### Task item
Repeat every line of the material below exactly.

- - - -

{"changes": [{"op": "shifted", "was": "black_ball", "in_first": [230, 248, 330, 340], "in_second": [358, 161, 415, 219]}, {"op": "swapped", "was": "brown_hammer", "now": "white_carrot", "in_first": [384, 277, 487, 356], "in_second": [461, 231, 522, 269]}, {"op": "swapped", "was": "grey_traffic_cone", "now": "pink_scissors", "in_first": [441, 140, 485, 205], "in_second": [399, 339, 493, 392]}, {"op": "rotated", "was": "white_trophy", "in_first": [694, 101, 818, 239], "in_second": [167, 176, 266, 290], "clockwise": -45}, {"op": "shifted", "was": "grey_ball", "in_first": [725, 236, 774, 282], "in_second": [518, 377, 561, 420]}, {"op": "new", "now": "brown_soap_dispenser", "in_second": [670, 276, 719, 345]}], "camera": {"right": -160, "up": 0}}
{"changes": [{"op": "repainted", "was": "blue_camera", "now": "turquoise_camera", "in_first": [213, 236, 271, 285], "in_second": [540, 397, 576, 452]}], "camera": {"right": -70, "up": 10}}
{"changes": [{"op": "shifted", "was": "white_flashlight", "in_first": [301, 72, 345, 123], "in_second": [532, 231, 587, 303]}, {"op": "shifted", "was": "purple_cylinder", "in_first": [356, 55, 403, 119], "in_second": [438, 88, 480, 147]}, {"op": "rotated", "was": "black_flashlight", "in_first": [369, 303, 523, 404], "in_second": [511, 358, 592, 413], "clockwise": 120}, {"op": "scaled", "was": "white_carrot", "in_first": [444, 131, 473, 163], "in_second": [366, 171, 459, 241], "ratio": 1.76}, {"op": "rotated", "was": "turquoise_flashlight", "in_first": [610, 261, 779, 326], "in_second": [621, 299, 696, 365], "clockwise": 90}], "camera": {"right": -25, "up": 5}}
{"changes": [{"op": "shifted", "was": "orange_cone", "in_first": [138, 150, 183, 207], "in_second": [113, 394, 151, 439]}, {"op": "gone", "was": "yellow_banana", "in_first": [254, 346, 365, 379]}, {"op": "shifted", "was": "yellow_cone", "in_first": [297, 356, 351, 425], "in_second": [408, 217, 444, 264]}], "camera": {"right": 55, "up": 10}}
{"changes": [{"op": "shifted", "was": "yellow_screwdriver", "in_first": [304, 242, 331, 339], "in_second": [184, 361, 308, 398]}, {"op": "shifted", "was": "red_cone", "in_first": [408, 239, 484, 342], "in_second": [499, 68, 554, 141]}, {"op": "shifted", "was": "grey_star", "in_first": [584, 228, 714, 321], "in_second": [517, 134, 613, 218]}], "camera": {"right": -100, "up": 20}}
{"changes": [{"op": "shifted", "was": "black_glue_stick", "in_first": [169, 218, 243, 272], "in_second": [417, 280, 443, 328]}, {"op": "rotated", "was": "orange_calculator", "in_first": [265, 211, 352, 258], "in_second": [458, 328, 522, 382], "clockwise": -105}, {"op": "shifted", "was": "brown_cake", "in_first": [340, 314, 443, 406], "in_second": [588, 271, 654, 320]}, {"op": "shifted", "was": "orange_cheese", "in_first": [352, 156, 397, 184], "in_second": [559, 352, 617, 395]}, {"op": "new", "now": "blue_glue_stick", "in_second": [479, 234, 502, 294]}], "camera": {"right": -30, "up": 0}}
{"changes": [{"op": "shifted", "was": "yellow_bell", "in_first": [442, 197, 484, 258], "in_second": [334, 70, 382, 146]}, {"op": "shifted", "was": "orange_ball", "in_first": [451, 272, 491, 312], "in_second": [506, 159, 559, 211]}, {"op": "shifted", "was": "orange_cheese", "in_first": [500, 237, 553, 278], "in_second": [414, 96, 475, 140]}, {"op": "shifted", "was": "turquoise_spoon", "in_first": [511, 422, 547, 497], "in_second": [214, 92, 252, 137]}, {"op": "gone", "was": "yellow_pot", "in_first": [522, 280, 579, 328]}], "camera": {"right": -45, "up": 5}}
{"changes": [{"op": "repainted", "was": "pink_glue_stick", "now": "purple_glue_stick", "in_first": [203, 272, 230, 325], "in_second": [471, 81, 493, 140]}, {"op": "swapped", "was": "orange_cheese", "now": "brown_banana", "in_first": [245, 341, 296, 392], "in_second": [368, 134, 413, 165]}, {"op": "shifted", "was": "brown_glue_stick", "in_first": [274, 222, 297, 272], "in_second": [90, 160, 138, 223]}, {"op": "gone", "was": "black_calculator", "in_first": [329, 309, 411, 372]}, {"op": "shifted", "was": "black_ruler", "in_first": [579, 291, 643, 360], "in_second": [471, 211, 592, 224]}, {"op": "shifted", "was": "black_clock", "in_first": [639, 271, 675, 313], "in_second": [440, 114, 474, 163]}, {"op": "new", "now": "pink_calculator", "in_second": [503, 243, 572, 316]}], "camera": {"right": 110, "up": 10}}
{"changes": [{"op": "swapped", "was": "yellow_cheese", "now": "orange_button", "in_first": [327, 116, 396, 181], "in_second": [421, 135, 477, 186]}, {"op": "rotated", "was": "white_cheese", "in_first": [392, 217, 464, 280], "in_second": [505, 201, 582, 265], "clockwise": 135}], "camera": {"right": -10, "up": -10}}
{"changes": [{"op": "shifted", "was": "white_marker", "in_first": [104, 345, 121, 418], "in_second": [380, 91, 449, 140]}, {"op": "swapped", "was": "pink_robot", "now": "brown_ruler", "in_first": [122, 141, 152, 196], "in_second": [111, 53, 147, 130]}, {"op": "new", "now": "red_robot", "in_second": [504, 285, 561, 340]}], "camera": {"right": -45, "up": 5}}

- - - -

### Your response
{"changes": [{"op": "shifted", "was": "black_ball", "in_first": [230, 248, 330, 340], "in_second": [358, 161, 415, 219]}, {"op": "swapped", "was": "brown_hammer", "now": "white_carrot", "in_first": [384, 277, 487, 356], "in_second": [461, 231, 522, 269]}, {"op": "swapped", "was": "grey_traffic_cone", "now": "pink_scissors", "in_first": [441, 140, 485, 205], "in_second": [399, 339, 493, 392]}, {"op": "rotated", "was": "white_trophy", "in_first": [694, 101, 818, 239], "in_second": [167, 176, 266, 290], "clockwise": -45}, {"op": "shifted", "was": "grey_ball", "in_first": [725, 236, 774, 282], "in_second": [518, 377, 561, 420]}, {"op": "new", "now": "brown_soap_dispenser", "in_second": [670, 276, 719, 345]}], "camera": {"right": -160, "up": 0}}
{"changes": [{"op": "repainted", "was": "blue_camera", "now": "turquoise_camera", "in_first": [213, 236, 271, 285], "in_second": [540, 397, 576, 452]}], "camera": {"right": -70, "up": 10}}
{"changes": [{"op": "shifted", "was": "white_flashlight", "in_first": [301, 72, 345, 123], "in_second": [532, 231, 587, 303]}, {"op": "shifted", "was": "purple_cylinder", "in_first": [356, 55, 403, 119], "in_second": [438, 88, 480, 147]}, {"op": "rotated", "was": "black_flashlight", "in_first": [369, 303, 523, 404], "in_second": [511, 358, 592, 413], "clockwise": 120}, {"op": "scaled", "was": "white_carrot", "in_first": [444, 131, 473, 163], "in_second": [366, 171, 459, 241], "ratio": 1.76}, {"op": "rotated", "was": "turquoise_flashlight", "in_first": [610, 261, 779, 326], "in_second": [621, 299, 696, 365], "clockwise": 90}], "camera": {"right": -25, "up": 5}}
{"changes": [{"op": "shifted", "was": "orange_cone", "in_first": [138, 150, 183, 207], "in_second": [113, 394, 151, 439]}, {"op": "gone", "was": "yellow_banana", "in_first": [254, 346, 365, 379]}, {"op": "shifted", "was": "yellow_cone", "in_first": [297, 356, 351, 425], "in_second": [408, 217, 444, 264]}], "camera": {"right": 55, "up": 10}}
{"changes": [{"op": "shifted", "was": "yellow_screwdriver", "in_first": [304, 242, 331, 339], "in_second": [184, 361, 308, 398]}, {"op": "shifted", "was": "red_cone", "in_first": [408, 239, 484, 342], "in_second": [499, 68, 554, 141]}, {"op": "shifted", "was": "grey_star", "in_first": [584, 228, 714, 321], "in_second": [517, 134, 613, 218]}], "camera": {"right": -100, "up": 20}}
{"changes": [{"op": "shifted", "was": "black_glue_stick", "in_first": [169, 218, 243, 272], "in_second": [417, 280, 443, 328]}, {"op": "rotated", "was": "orange_calculator", "in_first": [265, 211, 352, 258], "in_second": [458, 328, 522, 382], "clockwise": -105}, {"op": "shifted", "was": "brown_cake", "in_first": [340, 314, 443, 406], "in_second": [588, 271, 654, 320]}, {"op": "shifted", "was": "orange_cheese", "in_first": [352, 156, 397, 184], "in_second": [559, 352, 617, 395]}, {"op": "new", "now": "blue_glue_stick", "in_second": [479, 234, 502, 294]}], "camera": {"right": -30, "up": 0}}
{"changes": [{"op": "shifted", "was": "yellow_bell", "in_first": [442, 197, 484, 258], "in_second": [334, 70, 382, 146]}, {"op": "shifted", "was": "orange_ball", "in_first": [451, 272, 491, 312], "in_second": [506, 159, 559, 211]}, {"op": "shifted", "was": "orange_cheese", "in_first": [500, 237, 553, 278], "in_second": [414, 96, 475, 140]}, {"op": "shifted", "was": "turquoise_spoon", "in_first": [511, 422, 547, 497], "in_second": [214, 92, 252, 137]}, {"op": "gone", "was": "yellow_pot", "in_first": [522, 280, 579, 328]}], "camera": {"right": -45, "up": 5}}
{"changes": [{"op": "repainted", "was": "pink_glue_stick", "now": "purple_glue_stick", "in_first": [203, 272, 230, 325], "in_second": [471, 81, 493, 140]}, {"op": "swapped", "was": "orange_cheese", "now": "brown_banana", "in_first": [245, 341, 296, 392], "in_second": [368, 134, 413, 165]}, {"op": "shifted", "was": "brown_glue_stick", "in_first": [274, 222, 297, 272], "in_second": [90, 160, 138, 223]}, {"op": "gone", "was": "black_calculator", "in_first": [329, 309, 411, 372]}, {"op": "shifted", "was": "black_ruler", "in_first": [579, 291, 643, 360], "in_second": [471, 211, 592, 224]}, {"op": "shifted", "was": "black_clock", "in_first": [639, 271, 675, 313], "in_second": [440, 114, 474, 163]}, {"op": "new", "now": "pink_calculator", "in_second": [503, 243, 572, 316]}], "camera": {"right": 110, "up": 10}}
{"changes": [{"op": "swapped", "was": "yellow_cheese", "now": "orange_button", "in_first": [327, 116, 396, 181], "in_second": [421, 135, 477, 186]}, {"op": "rotated", "was": "white_cheese", "in_first": [392, 217, 464, 280], "in_second": [505, 201, 582, 265], "clockwise": 135}], "camera": {"right": -10, "up": -10}}
{"changes": [{"op": "shifted", "was": "white_marker", "in_first": [104, 345, 121, 418], "in_second": [380, 91, 449, 140]}, {"op": "swapped", "was": "pink_robot", "now": "brown_ruler", "in_first": [122, 141, 152, 196], "in_second": [111, 53, 147, 130]}, {"op": "new", "now": "red_robot", "in_second": [504, 285, 561, 340]}], "camera": {"right": -45, "up": 5}}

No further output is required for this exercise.